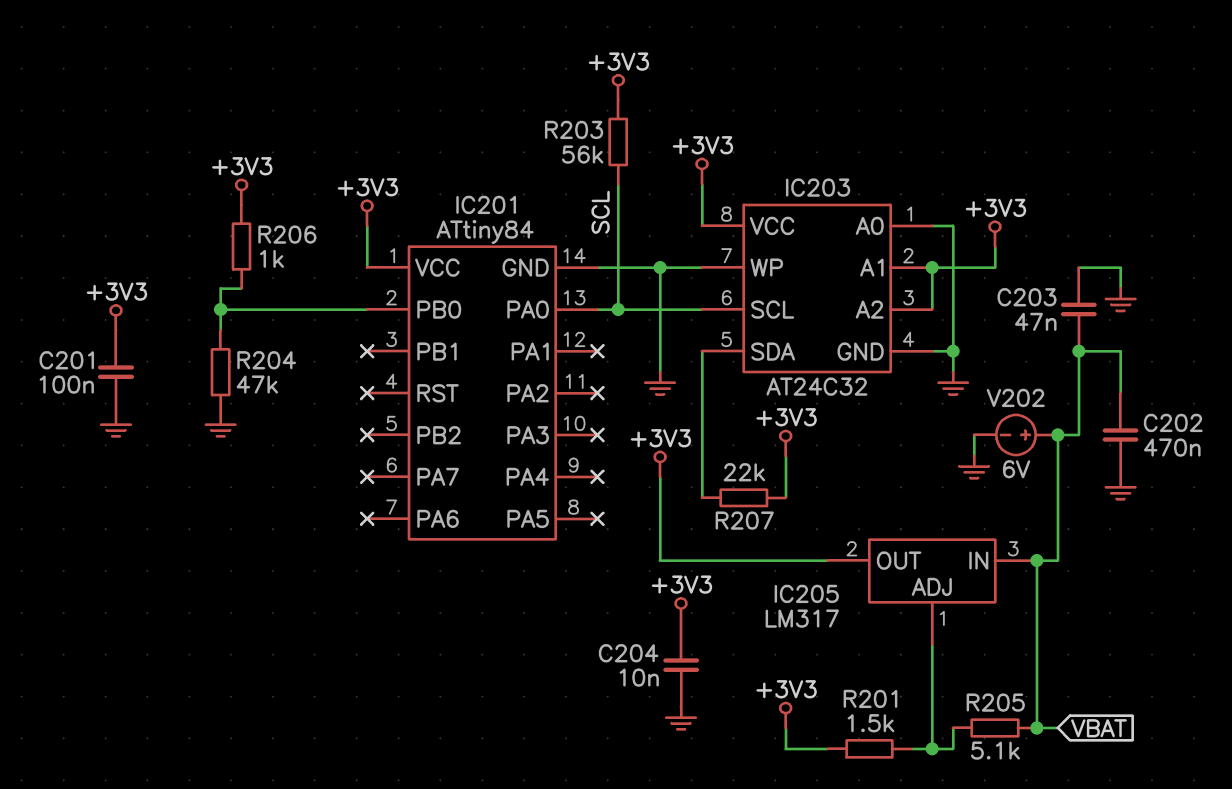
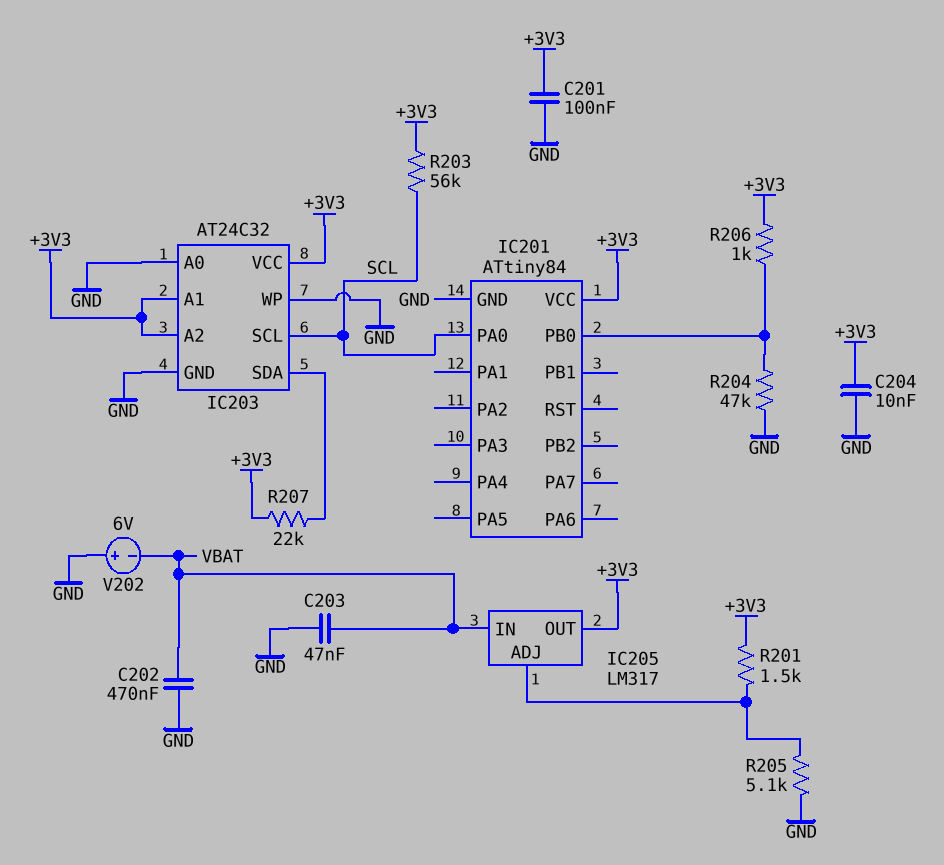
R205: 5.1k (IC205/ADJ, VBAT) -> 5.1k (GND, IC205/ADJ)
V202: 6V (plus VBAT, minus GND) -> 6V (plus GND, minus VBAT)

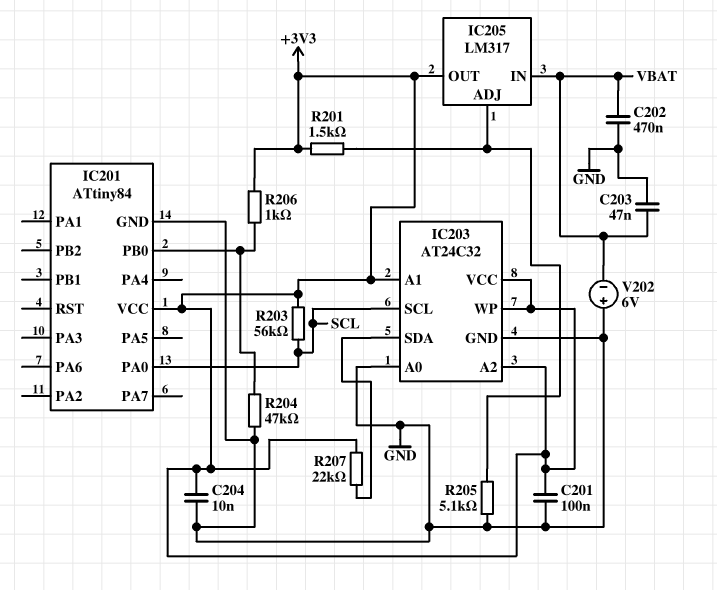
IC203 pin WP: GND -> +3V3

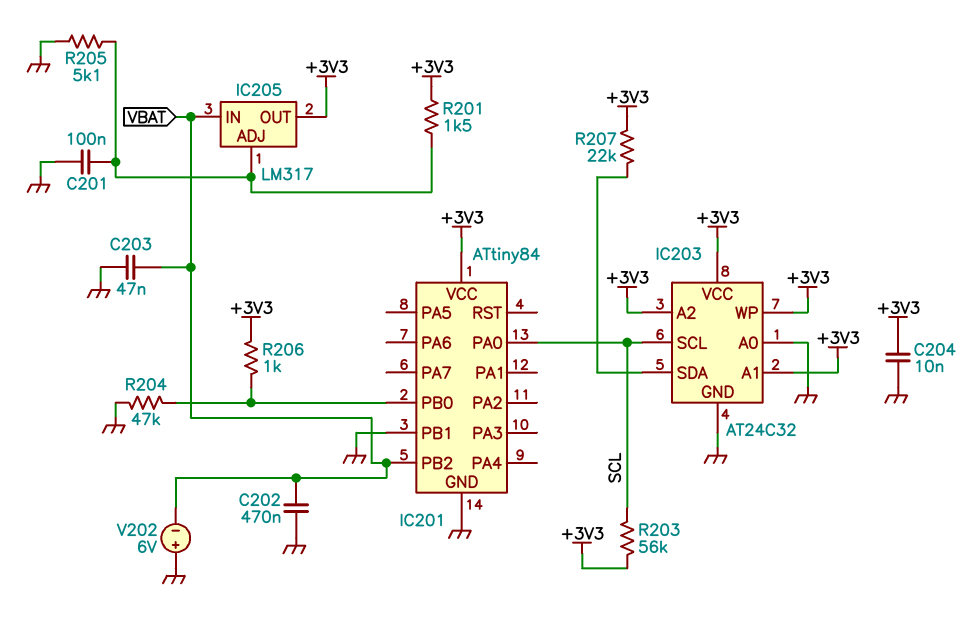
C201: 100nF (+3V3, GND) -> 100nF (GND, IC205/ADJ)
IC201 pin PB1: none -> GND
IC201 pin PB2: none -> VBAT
--
▸ ACTIVITY
Transcribe all of the records above exactly; no image should appear in what you write.

▸ EXERCISE RESULT
R205: 5.1k (IC205/ADJ, VBAT) -> 5.1k (GND, IC205/ADJ)
V202: 6V (plus VBAT, minus GND) -> 6V (plus GND, minus VBAT)

IC203 pin WP: GND -> +3V3

C201: 100nF (+3V3, GND) -> 100nF (GND, IC205/ADJ)
IC201 pin PB1: none -> GND
IC201 pin PB2: none -> VBAT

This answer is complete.